-- Task to carry out --
Copy out every line of the records in which "this" can be found.

══ Given data

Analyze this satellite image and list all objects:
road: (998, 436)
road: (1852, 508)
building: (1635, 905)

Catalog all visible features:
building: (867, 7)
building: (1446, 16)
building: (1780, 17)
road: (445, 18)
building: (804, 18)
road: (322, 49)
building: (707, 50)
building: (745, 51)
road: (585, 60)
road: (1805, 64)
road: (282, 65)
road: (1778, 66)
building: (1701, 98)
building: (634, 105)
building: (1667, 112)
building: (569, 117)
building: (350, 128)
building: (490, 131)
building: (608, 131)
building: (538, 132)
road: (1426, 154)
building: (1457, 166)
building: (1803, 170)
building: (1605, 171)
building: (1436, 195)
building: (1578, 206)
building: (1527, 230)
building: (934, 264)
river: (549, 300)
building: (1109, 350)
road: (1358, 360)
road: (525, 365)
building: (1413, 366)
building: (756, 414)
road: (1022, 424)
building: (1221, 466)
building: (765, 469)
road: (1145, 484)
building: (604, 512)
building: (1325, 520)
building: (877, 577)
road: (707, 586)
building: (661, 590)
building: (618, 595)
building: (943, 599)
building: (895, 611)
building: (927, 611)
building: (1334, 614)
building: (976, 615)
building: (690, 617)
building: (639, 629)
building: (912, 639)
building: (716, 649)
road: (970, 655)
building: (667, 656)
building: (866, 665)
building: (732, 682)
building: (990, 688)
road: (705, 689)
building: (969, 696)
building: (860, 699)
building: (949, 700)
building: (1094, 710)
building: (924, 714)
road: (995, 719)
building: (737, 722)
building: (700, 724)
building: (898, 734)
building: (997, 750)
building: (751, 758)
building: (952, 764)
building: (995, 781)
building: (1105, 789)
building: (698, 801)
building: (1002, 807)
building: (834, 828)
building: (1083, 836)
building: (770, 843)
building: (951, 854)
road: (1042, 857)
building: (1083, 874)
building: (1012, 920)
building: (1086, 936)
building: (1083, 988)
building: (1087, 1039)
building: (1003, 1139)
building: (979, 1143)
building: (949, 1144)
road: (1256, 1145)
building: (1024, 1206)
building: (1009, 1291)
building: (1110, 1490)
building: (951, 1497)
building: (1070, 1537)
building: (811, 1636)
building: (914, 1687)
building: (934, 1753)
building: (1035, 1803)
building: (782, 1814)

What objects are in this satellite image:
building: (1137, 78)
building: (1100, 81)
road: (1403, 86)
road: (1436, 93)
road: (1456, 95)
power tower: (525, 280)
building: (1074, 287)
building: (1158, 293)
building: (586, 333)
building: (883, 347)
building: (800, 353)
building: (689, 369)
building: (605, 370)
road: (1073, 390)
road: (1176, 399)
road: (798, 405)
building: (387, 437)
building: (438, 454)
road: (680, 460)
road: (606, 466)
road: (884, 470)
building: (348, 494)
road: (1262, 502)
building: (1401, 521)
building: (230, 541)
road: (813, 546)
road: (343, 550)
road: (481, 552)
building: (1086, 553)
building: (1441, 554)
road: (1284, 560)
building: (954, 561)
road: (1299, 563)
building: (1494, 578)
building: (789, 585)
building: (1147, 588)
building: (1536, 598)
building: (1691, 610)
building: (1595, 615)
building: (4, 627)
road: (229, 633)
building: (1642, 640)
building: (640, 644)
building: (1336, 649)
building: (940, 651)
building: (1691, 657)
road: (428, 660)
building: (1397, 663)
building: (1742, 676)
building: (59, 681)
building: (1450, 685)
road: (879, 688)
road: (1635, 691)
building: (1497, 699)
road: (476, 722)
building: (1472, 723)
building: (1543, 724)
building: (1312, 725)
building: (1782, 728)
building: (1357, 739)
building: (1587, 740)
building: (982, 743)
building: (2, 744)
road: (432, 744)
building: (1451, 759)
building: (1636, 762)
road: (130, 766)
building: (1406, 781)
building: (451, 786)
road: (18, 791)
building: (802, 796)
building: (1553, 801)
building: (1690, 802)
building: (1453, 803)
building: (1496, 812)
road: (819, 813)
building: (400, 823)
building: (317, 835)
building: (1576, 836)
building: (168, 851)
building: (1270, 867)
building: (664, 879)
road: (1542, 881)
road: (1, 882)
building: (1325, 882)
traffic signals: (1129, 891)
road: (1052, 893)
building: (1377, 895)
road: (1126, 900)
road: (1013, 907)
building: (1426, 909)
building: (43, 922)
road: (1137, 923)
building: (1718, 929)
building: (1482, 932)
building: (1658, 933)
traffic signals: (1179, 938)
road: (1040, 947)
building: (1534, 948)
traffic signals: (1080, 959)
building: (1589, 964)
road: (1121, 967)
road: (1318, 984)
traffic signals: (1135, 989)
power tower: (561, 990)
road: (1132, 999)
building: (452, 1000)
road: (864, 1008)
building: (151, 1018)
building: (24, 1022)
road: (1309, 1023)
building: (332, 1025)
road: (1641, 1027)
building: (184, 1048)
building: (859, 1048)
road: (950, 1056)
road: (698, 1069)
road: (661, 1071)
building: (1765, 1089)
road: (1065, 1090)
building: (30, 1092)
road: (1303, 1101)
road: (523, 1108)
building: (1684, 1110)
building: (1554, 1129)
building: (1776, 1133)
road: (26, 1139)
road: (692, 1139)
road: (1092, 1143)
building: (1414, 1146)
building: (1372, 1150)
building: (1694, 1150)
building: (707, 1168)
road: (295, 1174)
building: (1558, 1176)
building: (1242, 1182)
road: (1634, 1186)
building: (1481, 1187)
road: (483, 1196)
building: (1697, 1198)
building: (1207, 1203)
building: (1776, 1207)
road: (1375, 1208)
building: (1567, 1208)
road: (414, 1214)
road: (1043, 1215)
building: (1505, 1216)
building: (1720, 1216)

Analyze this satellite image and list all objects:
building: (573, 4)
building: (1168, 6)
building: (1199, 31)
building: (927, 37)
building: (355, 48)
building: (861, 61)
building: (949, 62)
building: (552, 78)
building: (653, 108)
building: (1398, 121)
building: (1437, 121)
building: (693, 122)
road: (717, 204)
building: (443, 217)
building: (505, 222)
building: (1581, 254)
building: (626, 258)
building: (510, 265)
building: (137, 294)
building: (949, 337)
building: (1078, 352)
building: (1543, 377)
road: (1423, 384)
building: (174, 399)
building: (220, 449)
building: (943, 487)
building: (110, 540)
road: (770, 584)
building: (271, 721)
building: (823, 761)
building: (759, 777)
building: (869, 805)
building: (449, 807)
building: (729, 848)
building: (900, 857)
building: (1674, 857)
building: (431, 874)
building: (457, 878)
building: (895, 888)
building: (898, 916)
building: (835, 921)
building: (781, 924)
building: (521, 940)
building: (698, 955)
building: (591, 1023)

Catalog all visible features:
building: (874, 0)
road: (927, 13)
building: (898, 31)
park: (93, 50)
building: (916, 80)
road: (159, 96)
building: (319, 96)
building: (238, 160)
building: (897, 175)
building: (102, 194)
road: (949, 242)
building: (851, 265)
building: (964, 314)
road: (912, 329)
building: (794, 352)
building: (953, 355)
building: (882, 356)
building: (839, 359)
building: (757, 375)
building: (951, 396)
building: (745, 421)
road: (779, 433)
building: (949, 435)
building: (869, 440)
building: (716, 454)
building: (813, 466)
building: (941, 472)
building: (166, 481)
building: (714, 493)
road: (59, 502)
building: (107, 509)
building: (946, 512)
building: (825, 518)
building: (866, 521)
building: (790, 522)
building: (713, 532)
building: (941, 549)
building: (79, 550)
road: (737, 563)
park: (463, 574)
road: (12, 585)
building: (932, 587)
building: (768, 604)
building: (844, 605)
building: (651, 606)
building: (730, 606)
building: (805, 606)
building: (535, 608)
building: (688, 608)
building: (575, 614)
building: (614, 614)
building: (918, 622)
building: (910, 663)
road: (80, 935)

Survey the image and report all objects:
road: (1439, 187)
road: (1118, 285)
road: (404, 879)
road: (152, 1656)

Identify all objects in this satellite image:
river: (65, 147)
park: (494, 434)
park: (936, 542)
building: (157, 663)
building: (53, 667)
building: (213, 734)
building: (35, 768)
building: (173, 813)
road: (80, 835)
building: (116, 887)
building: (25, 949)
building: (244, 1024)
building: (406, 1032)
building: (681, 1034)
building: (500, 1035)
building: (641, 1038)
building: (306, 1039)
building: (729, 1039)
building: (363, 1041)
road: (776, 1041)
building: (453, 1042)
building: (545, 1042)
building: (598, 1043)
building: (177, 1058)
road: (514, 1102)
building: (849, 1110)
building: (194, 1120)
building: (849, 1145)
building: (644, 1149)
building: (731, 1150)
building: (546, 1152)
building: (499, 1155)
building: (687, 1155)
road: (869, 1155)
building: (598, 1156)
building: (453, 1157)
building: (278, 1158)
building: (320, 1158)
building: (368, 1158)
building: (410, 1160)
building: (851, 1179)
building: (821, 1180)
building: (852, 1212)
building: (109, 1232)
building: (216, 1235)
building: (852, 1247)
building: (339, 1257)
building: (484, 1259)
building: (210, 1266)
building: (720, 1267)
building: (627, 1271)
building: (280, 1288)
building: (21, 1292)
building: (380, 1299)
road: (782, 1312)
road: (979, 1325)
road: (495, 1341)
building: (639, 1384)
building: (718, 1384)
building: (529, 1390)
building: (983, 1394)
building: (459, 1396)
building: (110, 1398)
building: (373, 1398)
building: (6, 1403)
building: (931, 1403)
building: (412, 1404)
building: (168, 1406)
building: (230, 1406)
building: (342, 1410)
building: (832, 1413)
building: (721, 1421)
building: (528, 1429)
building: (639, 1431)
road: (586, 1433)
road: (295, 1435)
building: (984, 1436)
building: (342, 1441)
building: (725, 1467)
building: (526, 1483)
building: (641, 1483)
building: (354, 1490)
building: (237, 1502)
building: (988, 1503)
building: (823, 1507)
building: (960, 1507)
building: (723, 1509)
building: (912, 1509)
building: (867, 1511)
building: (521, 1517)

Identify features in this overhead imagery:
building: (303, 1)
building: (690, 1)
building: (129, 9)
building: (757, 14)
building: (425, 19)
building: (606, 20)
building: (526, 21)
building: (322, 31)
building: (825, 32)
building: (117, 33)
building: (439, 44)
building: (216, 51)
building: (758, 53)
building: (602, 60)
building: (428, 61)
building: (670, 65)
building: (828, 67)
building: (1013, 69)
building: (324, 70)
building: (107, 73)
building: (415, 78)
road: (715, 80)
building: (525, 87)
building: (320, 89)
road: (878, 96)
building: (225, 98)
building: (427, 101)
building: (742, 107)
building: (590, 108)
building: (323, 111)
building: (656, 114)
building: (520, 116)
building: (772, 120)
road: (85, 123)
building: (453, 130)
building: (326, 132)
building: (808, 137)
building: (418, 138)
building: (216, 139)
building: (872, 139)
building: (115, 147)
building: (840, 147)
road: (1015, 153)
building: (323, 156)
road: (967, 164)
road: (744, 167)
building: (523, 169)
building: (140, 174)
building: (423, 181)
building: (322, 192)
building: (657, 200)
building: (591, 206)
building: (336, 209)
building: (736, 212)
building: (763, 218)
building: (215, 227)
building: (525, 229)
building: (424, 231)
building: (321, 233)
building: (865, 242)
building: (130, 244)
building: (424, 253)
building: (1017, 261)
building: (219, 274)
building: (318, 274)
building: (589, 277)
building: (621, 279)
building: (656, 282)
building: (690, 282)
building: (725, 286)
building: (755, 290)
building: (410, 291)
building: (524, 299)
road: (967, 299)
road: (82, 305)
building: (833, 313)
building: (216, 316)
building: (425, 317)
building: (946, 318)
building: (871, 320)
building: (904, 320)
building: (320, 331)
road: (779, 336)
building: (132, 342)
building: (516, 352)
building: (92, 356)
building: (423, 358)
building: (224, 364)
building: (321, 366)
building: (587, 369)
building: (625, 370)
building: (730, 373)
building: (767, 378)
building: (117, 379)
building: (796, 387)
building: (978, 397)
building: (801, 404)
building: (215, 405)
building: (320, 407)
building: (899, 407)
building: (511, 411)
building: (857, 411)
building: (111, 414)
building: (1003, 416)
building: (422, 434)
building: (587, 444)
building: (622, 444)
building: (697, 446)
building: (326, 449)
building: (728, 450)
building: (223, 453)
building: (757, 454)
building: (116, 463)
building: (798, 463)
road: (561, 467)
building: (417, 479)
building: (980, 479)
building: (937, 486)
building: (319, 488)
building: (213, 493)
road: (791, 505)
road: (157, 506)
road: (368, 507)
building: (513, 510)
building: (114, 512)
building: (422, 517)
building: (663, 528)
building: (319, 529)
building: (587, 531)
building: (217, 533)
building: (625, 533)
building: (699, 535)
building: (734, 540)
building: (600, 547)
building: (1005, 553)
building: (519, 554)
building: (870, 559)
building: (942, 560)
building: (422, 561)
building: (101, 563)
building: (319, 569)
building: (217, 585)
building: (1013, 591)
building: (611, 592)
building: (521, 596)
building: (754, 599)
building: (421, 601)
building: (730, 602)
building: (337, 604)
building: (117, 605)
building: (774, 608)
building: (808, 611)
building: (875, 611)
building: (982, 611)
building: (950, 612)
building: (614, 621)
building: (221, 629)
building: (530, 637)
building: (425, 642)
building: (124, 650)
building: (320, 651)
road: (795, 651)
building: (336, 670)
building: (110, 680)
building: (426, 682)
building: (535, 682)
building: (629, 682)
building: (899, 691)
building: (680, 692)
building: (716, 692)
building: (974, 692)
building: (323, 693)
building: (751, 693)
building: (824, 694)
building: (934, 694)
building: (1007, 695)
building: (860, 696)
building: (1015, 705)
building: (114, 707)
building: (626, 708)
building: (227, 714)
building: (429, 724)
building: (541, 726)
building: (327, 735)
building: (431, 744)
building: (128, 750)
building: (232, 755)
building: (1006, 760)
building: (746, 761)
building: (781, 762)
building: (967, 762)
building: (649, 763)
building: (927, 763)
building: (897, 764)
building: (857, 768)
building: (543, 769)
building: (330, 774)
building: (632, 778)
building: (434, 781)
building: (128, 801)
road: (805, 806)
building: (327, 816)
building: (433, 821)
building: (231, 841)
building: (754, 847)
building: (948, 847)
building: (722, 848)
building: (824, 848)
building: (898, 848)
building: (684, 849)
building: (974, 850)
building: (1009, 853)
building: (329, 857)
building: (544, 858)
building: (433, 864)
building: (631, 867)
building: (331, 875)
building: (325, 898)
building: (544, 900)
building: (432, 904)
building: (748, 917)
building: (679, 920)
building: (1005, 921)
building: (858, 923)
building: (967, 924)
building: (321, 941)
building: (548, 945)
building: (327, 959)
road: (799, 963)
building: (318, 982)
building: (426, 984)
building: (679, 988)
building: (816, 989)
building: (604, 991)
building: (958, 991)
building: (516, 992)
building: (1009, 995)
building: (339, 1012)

════

-- Exercise output --
Analyze this satellite image and list all objects:
What objects are in this satellite image:
Analyze this satellite image and list all objects:
Identify all objects in this satellite image:
Identify features in this overhead imagery:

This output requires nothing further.